§ **What you have to do**
Repeat the listing word for word. Leave every picture out.

§ **Record set**

__________________________________________________

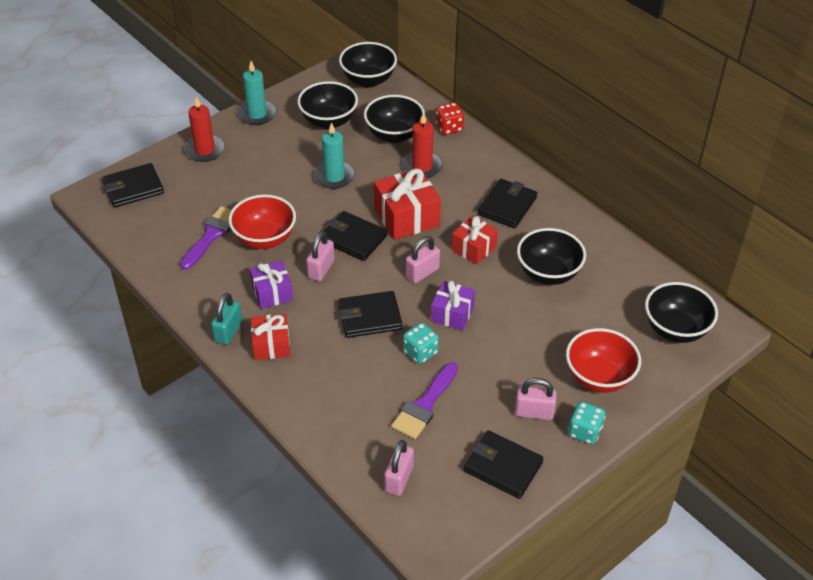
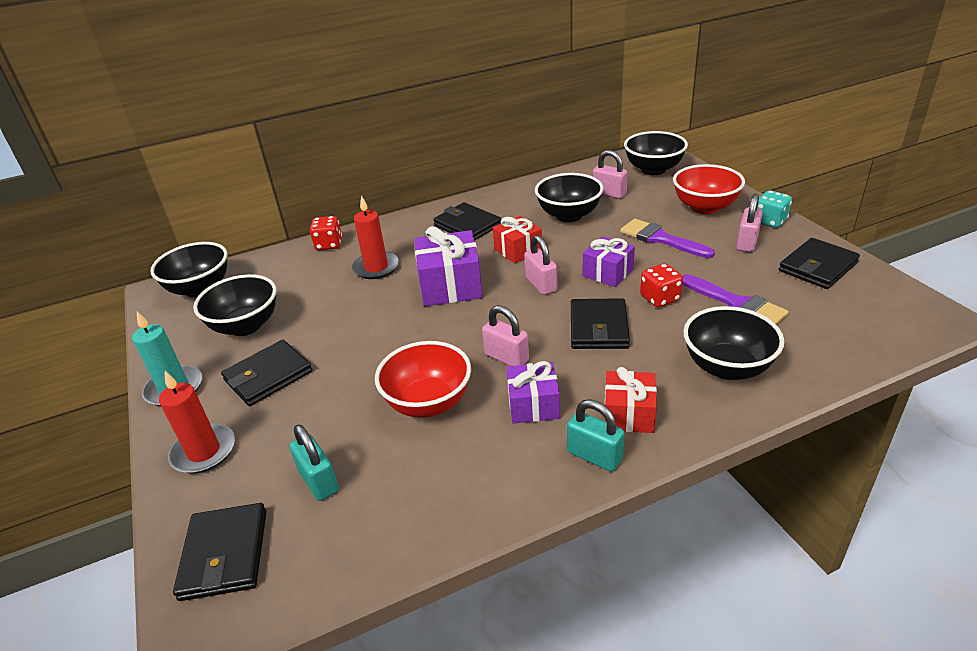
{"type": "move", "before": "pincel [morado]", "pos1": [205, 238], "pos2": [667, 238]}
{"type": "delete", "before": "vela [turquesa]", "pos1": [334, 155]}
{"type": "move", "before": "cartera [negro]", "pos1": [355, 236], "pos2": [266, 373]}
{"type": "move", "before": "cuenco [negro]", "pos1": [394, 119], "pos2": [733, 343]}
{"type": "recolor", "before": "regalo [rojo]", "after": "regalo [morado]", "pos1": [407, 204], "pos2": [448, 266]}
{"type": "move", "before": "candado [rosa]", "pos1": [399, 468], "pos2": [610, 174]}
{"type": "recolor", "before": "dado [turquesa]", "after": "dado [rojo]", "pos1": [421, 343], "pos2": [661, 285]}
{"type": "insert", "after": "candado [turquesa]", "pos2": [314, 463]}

__________________________________________________

§ **Task result**
{"type": "move", "before": "pincel [morado]", "pos1": [205, 238], "pos2": [667, 238]}
{"type": "delete", "before": "vela [turquesa]", "pos1": [334, 155]}
{"type": "move", "before": "cartera [negro]", "pos1": [355, 236], "pos2": [266, 373]}
{"type": "move", "before": "cuenco [negro]", "pos1": [394, 119], "pos2": [733, 343]}
{"type": "recolor", "before": "regalo [rojo]", "after": "regalo [morado]", "pos1": [407, 204], "pos2": [448, 266]}
{"type": "move", "before": "candado [rosa]", "pos1": [399, 468], "pos2": [610, 174]}
{"type": "recolor", "before": "dado [turquesa]", "after": "dado [rojo]", "pos1": [421, 343], "pos2": [661, 285]}
{"type": "insert", "after": "candado [turquesa]", "pos2": [314, 463]}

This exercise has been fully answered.